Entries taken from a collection
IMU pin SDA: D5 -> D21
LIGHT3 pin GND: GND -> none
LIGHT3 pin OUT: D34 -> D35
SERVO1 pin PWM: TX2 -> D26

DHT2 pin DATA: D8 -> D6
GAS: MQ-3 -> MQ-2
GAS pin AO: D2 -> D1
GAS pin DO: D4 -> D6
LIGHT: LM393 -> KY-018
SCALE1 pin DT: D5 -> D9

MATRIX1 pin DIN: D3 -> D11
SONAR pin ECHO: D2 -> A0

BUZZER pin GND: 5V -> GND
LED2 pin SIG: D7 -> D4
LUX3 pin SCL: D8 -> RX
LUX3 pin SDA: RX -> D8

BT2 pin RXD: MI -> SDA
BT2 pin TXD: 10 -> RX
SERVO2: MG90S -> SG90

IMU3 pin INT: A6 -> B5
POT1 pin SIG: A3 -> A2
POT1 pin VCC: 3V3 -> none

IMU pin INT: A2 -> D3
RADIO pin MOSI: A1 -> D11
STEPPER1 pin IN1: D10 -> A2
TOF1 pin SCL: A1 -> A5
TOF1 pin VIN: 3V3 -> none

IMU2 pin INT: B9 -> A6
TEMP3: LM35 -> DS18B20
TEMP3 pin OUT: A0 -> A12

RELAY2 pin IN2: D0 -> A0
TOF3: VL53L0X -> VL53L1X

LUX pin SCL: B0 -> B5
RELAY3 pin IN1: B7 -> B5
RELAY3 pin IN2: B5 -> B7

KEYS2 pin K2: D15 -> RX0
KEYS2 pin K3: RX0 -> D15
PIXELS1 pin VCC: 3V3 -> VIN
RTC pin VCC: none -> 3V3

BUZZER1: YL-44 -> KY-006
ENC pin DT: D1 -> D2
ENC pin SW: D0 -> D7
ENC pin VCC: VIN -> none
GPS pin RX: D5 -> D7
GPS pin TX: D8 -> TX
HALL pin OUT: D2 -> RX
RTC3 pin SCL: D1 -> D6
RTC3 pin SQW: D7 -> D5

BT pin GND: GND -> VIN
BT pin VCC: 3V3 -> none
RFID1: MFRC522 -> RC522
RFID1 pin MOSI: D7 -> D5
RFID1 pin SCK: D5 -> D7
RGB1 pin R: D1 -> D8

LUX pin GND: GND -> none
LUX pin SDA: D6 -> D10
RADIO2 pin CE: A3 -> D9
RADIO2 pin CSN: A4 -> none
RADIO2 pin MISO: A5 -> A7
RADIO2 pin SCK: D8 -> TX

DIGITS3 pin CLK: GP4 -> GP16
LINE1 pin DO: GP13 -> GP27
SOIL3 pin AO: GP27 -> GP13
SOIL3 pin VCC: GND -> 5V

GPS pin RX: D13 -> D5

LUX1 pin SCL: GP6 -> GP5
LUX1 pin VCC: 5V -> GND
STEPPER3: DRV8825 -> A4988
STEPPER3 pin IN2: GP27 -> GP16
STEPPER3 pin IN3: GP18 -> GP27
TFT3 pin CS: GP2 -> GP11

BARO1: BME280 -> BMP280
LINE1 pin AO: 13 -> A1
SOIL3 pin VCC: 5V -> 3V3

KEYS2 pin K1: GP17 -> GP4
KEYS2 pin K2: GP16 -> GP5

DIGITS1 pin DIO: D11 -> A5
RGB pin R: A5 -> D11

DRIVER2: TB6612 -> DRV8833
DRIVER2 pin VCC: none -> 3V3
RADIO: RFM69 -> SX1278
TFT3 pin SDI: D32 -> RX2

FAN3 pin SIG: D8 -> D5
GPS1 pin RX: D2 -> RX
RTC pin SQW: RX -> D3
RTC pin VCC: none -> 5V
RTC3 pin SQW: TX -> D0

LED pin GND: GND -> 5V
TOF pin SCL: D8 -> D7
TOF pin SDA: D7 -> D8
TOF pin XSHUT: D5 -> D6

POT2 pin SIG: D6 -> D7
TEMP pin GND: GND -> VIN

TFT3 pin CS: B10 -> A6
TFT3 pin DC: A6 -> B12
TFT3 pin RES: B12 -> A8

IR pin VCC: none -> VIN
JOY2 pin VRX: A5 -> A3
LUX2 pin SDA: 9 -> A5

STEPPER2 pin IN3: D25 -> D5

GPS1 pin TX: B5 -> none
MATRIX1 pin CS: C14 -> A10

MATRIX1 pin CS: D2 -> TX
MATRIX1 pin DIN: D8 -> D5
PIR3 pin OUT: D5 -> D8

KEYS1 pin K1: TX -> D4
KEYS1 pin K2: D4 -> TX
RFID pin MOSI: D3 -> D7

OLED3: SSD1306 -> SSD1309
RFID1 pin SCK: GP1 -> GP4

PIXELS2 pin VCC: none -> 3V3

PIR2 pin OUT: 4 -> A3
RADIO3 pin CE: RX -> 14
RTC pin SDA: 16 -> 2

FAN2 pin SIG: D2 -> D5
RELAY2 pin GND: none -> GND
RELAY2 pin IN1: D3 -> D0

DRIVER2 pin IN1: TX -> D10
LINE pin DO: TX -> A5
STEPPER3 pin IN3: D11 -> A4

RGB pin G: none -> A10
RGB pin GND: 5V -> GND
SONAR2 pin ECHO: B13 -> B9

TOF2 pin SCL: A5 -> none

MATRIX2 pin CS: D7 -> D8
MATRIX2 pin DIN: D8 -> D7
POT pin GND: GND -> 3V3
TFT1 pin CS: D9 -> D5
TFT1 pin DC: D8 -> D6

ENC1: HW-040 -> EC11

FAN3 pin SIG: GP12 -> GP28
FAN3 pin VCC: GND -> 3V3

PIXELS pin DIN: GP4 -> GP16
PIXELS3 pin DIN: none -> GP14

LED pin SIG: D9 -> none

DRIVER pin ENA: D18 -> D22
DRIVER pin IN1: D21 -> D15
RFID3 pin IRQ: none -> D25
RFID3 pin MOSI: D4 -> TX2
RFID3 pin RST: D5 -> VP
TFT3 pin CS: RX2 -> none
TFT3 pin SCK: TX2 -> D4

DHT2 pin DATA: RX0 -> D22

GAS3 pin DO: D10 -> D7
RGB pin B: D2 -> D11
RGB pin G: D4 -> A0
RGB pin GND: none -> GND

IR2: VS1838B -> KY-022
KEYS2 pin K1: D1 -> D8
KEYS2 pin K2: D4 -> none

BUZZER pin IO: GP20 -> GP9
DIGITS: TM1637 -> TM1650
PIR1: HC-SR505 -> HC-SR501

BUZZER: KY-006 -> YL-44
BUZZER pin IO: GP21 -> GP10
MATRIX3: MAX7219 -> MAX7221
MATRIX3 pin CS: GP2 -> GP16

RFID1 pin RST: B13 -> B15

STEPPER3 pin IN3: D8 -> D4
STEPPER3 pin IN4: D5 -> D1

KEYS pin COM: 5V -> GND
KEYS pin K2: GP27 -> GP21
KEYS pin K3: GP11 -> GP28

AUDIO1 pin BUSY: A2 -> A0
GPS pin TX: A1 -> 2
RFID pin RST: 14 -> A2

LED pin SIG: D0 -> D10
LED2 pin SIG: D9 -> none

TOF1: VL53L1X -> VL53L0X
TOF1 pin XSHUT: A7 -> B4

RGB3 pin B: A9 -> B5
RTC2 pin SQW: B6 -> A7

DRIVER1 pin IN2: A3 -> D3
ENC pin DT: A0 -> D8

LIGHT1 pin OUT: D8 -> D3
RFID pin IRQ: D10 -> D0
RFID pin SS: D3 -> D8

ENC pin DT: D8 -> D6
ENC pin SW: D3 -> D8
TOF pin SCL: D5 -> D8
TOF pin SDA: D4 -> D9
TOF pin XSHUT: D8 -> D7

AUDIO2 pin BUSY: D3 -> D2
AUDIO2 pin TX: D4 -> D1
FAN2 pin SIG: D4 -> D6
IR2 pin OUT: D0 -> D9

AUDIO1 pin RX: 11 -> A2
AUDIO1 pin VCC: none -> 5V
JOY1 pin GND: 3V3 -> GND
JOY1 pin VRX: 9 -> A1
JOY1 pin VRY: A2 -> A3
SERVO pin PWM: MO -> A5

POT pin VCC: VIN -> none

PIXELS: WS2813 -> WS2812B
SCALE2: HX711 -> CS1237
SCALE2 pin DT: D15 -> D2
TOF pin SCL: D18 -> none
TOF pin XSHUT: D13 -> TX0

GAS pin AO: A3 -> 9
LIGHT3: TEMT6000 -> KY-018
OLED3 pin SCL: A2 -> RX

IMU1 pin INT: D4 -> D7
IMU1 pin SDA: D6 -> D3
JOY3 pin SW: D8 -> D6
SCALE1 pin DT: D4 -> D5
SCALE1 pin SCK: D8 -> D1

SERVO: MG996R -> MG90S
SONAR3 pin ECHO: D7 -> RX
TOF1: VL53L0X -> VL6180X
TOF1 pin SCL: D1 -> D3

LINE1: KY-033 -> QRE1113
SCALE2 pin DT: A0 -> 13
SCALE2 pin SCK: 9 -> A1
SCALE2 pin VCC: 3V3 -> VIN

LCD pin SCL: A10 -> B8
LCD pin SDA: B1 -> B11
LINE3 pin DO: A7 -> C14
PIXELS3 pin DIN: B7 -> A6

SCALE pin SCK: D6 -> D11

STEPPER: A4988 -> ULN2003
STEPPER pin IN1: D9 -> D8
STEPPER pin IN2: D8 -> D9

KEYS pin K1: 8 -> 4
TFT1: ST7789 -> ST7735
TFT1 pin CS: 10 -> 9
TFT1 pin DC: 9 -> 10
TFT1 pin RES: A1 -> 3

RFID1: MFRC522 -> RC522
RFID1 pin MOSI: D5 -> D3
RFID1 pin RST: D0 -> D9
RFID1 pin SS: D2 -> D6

__WHAT IS BEING ASKED__: The entries above hold the needed span. Transcribe exactly the lines from the one with "RADIO2 pin MISO: A5 -> A7" to the one with "KEYS1 pin K1: TX -> D4", both included.

__EXERCISE OUTPUT__:
RADIO2 pin MISO: A5 -> A7
RADIO2 pin SCK: D8 -> TX

DIGITS3 pin CLK: GP4 -> GP16
LINE1 pin DO: GP13 -> GP27
SOIL3 pin AO: GP27 -> GP13
SOIL3 pin VCC: GND -> 5V

GPS pin RX: D13 -> D5

LUX1 pin SCL: GP6 -> GP5
LUX1 pin VCC: 5V -> GND
STEPPER3: DRV8825 -> A4988
STEPPER3 pin IN2: GP27 -> GP16
STEPPER3 pin IN3: GP18 -> GP27
TFT3 pin CS: GP2 -> GP11

BARO1: BME280 -> BMP280
LINE1 pin AO: 13 -> A1
SOIL3 pin VCC: 5V -> 3V3

KEYS2 pin K1: GP17 -> GP4
KEYS2 pin K2: GP16 -> GP5

DIGITS1 pin DIO: D11 -> A5
RGB pin R: A5 -> D11

DRIVER2: TB6612 -> DRV8833
DRIVER2 pin VCC: none -> 3V3
RADIO: RFM69 -> SX1278
TFT3 pin SDI: D32 -> RX2

FAN3 pin SIG: D8 -> D5
GPS1 pin RX: D2 -> RX
RTC pin SQW: RX -> D3
RTC pin VCC: none -> 5V
RTC3 pin SQW: TX -> D0

LED pin GND: GND -> 5V
TOF pin SCL: D8 -> D7
TOF pin SDA: D7 -> D8
TOF pin XSHUT: D5 -> D6

POT2 pin SIG: D6 -> D7
TEMP pin GND: GND -> VIN

TFT3 pin CS: B10 -> A6
TFT3 pin DC: A6 -> B12
TFT3 pin RES: B12 -> A8

IR pin VCC: none -> VIN
JOY2 pin VRX: A5 -> A3
LUX2 pin SDA: 9 -> A5

STEPPER2 pin IN3: D25 -> D5

GPS1 pin TX: B5 -> none
MATRIX1 pin CS: C14 -> A10

MATRIX1 pin CS: D2 -> TX
MATRIX1 pin DIN: D8 -> D5
PIR3 pin OUT: D5 -> D8

KEYS1 pin K1: TX -> D4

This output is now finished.